====== Information supplied ======
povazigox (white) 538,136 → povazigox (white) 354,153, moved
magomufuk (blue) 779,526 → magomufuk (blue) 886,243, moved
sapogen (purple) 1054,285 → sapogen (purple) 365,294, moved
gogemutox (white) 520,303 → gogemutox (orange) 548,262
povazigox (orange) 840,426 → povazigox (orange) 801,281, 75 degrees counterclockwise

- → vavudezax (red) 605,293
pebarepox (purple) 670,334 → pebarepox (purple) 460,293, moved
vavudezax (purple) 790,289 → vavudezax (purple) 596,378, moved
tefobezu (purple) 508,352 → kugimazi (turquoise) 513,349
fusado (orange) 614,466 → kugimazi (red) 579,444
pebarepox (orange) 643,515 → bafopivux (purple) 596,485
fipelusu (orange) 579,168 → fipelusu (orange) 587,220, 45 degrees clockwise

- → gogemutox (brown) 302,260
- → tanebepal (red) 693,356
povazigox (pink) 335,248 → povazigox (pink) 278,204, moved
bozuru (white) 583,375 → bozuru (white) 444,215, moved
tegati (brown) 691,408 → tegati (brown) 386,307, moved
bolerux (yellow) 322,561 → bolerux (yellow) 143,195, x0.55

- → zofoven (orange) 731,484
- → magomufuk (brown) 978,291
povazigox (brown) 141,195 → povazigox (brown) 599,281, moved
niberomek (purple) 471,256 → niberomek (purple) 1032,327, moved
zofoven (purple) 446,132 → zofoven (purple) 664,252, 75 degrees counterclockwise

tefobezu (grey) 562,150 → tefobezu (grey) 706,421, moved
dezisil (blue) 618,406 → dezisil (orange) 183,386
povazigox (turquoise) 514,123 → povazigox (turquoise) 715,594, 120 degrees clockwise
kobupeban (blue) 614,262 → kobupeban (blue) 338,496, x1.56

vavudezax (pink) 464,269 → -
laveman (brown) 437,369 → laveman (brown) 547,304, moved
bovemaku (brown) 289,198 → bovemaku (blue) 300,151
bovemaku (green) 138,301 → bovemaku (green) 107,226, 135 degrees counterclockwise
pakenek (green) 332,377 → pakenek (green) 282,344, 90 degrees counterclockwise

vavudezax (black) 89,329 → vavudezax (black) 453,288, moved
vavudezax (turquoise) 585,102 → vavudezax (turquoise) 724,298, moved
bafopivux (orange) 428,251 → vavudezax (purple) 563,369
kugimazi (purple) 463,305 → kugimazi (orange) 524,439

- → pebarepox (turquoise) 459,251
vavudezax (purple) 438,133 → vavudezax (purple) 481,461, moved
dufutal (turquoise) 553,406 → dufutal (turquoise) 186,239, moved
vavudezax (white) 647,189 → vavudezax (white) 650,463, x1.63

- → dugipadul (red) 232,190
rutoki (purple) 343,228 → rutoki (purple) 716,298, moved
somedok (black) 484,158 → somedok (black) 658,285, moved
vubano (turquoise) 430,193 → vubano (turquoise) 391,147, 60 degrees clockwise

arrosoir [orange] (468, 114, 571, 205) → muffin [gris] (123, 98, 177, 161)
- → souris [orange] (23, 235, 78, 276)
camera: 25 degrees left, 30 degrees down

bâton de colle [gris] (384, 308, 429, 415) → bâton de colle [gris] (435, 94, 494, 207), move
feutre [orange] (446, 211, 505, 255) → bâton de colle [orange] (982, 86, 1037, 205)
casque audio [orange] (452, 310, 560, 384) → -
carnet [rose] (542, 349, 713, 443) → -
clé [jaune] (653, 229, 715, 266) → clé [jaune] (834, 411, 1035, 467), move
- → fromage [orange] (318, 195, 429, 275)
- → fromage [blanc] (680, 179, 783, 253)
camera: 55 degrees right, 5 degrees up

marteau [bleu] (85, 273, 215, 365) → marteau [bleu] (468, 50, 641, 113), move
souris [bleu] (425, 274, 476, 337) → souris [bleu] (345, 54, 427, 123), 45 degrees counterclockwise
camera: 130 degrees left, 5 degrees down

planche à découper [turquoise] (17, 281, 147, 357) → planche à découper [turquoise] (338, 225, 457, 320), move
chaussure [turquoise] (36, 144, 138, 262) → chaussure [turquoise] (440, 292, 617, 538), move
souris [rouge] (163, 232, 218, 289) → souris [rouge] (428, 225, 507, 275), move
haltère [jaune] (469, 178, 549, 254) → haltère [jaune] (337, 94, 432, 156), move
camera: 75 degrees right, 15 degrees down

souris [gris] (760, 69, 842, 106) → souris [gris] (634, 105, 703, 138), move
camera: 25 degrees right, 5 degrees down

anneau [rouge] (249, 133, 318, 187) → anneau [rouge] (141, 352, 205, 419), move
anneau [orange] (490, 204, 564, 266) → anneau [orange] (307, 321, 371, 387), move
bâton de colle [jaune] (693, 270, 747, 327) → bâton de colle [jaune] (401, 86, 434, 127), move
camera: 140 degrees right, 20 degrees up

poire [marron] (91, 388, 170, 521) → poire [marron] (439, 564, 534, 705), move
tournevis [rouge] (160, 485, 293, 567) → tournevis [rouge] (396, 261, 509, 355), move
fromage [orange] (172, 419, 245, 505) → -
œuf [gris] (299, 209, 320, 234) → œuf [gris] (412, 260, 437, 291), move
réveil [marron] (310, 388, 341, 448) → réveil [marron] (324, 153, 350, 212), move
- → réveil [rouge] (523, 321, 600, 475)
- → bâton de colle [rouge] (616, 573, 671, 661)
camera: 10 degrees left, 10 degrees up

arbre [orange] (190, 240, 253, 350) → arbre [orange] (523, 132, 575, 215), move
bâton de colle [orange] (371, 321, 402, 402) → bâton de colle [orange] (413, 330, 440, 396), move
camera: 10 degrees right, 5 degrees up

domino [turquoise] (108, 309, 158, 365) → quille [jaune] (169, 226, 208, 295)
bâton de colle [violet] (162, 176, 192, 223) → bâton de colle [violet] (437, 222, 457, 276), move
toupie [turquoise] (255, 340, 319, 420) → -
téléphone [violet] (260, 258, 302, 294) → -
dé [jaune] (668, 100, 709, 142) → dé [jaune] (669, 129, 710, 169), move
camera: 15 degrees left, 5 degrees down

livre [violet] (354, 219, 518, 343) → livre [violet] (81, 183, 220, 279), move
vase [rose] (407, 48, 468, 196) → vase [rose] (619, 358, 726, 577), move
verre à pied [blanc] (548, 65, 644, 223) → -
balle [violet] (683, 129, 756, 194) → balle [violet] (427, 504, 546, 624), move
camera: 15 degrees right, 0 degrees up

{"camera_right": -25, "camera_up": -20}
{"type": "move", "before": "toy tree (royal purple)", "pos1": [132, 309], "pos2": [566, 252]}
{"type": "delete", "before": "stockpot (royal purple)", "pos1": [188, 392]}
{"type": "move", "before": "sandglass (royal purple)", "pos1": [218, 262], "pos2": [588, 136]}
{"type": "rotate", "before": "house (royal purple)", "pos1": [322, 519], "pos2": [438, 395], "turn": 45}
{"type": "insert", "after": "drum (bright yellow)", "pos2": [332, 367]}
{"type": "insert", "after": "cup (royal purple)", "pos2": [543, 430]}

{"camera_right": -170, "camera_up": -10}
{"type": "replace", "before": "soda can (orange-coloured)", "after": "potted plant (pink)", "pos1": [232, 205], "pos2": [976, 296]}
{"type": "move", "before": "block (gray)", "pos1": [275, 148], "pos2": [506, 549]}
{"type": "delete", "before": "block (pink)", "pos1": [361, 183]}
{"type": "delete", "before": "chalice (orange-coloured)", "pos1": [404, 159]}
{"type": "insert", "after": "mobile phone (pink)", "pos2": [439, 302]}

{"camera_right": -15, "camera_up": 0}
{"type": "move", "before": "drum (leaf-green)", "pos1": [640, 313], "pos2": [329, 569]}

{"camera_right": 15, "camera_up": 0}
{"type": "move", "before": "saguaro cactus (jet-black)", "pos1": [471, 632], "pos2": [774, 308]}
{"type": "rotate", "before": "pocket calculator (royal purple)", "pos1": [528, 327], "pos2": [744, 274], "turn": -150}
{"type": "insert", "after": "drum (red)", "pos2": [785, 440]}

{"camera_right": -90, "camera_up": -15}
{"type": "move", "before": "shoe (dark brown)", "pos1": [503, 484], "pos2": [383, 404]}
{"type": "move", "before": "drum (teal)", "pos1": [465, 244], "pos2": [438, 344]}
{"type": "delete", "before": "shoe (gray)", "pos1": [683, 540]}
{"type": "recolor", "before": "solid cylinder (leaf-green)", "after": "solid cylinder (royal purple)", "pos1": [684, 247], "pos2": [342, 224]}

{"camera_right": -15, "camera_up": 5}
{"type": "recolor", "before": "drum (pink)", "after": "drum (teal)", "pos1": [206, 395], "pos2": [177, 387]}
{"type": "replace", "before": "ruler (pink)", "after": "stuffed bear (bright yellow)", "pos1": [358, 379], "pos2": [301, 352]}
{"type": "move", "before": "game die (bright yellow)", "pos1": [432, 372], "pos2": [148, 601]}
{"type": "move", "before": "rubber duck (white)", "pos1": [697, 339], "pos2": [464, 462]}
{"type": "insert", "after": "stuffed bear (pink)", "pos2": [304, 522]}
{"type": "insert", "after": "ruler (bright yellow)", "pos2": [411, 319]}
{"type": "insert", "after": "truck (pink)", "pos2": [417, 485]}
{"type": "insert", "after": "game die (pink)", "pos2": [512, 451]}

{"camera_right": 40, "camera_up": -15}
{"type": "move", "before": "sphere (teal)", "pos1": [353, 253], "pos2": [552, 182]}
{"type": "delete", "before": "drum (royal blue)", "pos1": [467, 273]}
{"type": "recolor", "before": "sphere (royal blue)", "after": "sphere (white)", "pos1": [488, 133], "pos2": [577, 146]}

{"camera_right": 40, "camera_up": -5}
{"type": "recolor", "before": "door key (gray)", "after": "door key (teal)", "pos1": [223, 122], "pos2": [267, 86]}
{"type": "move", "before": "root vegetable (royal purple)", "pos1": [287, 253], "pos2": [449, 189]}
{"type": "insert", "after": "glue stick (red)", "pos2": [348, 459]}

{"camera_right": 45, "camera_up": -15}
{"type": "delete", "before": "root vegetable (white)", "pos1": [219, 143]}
======
__What you should do__
The lines to copy run from the first line of the entries to the line containing "gogemutox (white) 520,303"; copy them exactly and output nothing else.

__Solved problem__
povazigox (white) 538,136 → povazigox (white) 354,153, moved
magomufuk (blue) 779,526 → magomufuk (blue) 886,243, moved
sapogen (purple) 1054,285 → sapogen (purple) 365,294, moved
gogemutox (white) 520,303 → gogemutox (orange) 548,262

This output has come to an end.